YOUR GOAL: Quote verbatim the lines of the listing starting at the line that contains "coordinates (431, 343)." and ending at the line that contains "Does dry skin at center appear under", both included.

DATASET:
===

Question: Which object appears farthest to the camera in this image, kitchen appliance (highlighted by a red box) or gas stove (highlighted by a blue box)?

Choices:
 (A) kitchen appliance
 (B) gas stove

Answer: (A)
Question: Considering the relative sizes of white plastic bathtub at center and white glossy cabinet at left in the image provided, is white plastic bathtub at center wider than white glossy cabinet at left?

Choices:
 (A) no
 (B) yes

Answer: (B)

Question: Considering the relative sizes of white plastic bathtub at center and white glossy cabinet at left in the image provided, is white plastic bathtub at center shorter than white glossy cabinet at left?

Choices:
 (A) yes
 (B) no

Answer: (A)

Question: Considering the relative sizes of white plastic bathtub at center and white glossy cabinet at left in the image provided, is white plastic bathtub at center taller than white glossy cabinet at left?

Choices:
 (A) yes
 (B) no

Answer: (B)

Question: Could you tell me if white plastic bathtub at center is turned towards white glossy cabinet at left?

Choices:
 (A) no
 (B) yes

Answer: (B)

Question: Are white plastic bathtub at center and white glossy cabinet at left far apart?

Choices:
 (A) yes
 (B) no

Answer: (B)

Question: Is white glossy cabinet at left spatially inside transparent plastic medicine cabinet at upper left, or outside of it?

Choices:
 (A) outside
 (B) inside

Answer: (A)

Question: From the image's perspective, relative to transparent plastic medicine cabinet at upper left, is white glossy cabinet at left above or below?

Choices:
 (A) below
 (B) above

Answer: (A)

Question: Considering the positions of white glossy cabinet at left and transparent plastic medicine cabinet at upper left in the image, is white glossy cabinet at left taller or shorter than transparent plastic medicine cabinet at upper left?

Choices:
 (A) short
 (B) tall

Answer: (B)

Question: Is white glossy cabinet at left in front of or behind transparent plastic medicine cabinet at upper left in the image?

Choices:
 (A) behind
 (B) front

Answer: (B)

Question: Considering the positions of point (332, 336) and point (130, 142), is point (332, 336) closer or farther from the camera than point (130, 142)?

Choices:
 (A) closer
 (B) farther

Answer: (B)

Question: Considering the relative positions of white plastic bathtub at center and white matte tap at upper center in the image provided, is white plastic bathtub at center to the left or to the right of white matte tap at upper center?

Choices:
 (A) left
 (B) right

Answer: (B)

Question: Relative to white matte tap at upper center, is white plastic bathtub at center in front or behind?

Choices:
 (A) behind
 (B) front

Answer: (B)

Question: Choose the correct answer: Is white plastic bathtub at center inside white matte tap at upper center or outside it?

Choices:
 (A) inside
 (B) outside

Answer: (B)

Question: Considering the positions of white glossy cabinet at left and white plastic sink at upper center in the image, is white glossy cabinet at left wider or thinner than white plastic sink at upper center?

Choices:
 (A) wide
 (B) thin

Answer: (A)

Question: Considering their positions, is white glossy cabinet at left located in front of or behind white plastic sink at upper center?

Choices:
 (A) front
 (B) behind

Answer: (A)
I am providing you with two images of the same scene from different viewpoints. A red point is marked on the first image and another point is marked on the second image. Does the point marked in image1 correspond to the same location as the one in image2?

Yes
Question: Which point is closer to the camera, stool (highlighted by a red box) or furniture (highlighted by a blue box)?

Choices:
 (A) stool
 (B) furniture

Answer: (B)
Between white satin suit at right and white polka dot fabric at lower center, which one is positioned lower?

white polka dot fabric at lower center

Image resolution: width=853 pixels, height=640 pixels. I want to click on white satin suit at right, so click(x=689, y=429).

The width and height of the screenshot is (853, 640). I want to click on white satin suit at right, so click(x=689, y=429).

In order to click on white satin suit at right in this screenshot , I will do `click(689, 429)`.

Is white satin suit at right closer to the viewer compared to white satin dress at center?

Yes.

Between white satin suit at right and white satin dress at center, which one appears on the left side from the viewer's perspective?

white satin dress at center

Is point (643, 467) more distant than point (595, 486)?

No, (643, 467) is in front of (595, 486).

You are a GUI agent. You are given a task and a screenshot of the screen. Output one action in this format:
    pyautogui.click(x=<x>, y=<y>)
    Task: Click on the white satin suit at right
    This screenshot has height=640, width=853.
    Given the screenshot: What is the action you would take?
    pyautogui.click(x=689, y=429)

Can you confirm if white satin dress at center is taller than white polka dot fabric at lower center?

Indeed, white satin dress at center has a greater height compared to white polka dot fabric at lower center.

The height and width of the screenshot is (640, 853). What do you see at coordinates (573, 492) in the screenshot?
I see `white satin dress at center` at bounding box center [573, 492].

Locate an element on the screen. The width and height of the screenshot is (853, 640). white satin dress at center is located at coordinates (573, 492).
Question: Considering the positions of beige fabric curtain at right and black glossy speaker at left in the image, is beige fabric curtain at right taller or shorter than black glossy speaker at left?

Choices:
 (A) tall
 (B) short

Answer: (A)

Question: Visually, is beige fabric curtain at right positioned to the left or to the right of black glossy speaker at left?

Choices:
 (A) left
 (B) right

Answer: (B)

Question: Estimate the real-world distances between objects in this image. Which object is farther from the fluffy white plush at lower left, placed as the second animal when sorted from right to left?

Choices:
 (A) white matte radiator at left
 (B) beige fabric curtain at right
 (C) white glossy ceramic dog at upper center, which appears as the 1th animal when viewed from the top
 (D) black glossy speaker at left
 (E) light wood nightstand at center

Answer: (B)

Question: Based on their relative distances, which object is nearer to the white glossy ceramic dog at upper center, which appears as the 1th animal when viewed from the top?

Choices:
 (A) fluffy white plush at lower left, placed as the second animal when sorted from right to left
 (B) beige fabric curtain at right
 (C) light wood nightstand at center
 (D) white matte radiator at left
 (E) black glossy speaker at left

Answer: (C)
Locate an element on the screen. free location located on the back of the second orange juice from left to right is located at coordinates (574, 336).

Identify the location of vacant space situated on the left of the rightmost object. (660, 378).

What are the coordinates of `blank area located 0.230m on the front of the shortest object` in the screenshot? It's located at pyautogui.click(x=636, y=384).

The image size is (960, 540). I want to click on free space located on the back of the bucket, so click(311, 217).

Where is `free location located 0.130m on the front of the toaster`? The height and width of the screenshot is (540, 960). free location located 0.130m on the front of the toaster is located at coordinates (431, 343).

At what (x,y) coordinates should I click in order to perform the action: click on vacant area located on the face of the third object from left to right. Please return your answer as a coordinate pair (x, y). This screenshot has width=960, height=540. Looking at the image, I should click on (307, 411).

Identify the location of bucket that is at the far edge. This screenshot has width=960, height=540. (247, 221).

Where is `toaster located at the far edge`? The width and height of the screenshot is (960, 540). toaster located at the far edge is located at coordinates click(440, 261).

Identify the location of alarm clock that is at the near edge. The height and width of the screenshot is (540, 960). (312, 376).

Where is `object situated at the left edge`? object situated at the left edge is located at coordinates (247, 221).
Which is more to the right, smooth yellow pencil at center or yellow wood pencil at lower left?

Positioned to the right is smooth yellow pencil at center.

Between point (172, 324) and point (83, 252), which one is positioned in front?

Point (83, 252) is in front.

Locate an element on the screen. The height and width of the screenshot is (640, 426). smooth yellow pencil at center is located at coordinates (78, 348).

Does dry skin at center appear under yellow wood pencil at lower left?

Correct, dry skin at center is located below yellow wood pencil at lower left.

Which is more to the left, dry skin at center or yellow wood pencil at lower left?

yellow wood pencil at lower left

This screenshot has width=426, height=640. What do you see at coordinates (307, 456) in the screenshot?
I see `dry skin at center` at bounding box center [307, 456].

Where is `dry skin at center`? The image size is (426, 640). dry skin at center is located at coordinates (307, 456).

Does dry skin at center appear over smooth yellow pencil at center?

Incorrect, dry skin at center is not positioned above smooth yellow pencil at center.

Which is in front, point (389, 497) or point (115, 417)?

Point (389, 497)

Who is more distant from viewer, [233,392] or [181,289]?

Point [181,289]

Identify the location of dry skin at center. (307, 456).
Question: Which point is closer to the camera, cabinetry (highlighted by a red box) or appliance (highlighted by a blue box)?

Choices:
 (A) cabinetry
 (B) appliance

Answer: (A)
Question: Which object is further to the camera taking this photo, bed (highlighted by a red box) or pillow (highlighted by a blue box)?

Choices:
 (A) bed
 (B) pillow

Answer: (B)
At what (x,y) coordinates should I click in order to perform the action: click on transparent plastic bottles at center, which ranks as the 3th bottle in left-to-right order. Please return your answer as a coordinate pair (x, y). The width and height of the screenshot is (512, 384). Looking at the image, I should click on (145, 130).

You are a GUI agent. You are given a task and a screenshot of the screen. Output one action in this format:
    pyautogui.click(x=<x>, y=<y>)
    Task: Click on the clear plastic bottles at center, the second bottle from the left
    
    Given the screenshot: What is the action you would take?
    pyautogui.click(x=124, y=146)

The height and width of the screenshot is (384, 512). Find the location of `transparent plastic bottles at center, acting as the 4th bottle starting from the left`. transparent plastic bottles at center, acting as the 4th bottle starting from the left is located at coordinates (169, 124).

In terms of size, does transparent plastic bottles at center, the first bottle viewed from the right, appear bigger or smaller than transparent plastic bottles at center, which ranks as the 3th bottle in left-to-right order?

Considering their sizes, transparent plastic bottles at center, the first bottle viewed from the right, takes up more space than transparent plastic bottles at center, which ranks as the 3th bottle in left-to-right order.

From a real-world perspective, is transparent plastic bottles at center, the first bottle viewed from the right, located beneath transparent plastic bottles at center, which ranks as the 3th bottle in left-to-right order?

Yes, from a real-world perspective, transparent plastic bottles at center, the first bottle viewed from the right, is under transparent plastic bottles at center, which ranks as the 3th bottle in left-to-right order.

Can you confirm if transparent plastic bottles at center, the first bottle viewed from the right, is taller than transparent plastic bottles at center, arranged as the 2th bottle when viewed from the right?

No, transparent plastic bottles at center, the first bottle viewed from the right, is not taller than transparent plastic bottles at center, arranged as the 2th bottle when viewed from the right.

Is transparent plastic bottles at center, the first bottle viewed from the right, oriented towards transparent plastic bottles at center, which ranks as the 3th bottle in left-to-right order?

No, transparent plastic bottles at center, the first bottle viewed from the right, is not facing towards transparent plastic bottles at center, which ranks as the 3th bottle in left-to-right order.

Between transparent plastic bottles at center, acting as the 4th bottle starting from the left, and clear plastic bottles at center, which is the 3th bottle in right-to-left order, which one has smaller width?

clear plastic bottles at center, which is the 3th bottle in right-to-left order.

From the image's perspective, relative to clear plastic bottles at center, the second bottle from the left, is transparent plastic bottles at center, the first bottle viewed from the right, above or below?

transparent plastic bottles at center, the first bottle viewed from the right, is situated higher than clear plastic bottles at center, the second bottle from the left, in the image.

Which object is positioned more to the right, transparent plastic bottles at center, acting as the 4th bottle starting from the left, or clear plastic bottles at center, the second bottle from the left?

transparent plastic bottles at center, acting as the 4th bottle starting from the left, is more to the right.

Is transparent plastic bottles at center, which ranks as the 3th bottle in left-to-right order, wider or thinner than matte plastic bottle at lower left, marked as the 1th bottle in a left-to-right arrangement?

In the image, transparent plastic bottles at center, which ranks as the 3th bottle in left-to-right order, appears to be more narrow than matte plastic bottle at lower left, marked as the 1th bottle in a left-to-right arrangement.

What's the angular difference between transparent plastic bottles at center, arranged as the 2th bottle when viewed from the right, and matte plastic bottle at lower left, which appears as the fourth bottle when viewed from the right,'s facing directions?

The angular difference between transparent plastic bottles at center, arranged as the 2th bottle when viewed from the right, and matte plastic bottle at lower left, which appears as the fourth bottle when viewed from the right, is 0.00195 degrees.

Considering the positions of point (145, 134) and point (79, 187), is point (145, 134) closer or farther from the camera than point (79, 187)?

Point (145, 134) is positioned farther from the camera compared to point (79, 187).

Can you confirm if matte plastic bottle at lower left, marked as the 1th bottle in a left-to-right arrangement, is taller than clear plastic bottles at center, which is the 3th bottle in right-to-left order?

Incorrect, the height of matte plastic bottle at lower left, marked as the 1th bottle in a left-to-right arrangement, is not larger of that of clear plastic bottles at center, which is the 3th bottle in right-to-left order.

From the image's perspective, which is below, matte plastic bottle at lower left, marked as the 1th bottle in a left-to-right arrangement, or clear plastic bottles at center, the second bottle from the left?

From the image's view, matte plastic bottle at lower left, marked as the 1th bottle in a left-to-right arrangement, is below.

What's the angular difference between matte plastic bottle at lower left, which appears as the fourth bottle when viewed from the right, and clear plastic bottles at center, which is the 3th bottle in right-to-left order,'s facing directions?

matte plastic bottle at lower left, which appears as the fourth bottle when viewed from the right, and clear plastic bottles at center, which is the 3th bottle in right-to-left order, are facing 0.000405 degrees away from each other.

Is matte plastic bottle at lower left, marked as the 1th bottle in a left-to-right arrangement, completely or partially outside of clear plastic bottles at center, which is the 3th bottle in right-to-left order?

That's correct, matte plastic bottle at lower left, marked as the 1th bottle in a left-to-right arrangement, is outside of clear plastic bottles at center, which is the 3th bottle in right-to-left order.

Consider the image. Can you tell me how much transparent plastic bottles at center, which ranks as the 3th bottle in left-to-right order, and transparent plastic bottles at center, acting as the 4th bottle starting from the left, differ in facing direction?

===

WRITTEN RESPONSE:
Where is `free location located 0.130m on the front of the toaster`? The height and width of the screenshot is (540, 960). free location located 0.130m on the front of the toaster is located at coordinates (431, 343).

At what (x,y) coordinates should I click in order to perform the action: click on vacant area located on the face of the third object from left to right. Please return your answer as a coordinate pair (x, y). This screenshot has width=960, height=540. Looking at the image, I should click on (307, 411).

Identify the location of bucket that is at the far edge. This screenshot has width=960, height=540. (247, 221).

Where is `toaster located at the far edge`? The width and height of the screenshot is (960, 540). toaster located at the far edge is located at coordinates click(440, 261).

Identify the location of alarm clock that is at the near edge. The height and width of the screenshot is (540, 960). (312, 376).

Where is `object situated at the left edge`? object situated at the left edge is located at coordinates (247, 221).
Which is more to the right, smooth yellow pencil at center or yellow wood pencil at lower left?

Positioned to the right is smooth yellow pencil at center.

Between point (172, 324) and point (83, 252), which one is positioned in front?

Point (83, 252) is in front.

Locate an element on the screen. The height and width of the screenshot is (640, 426). smooth yellow pencil at center is located at coordinates (78, 348).

Does dry skin at center appear under yellow wood pencil at lower left?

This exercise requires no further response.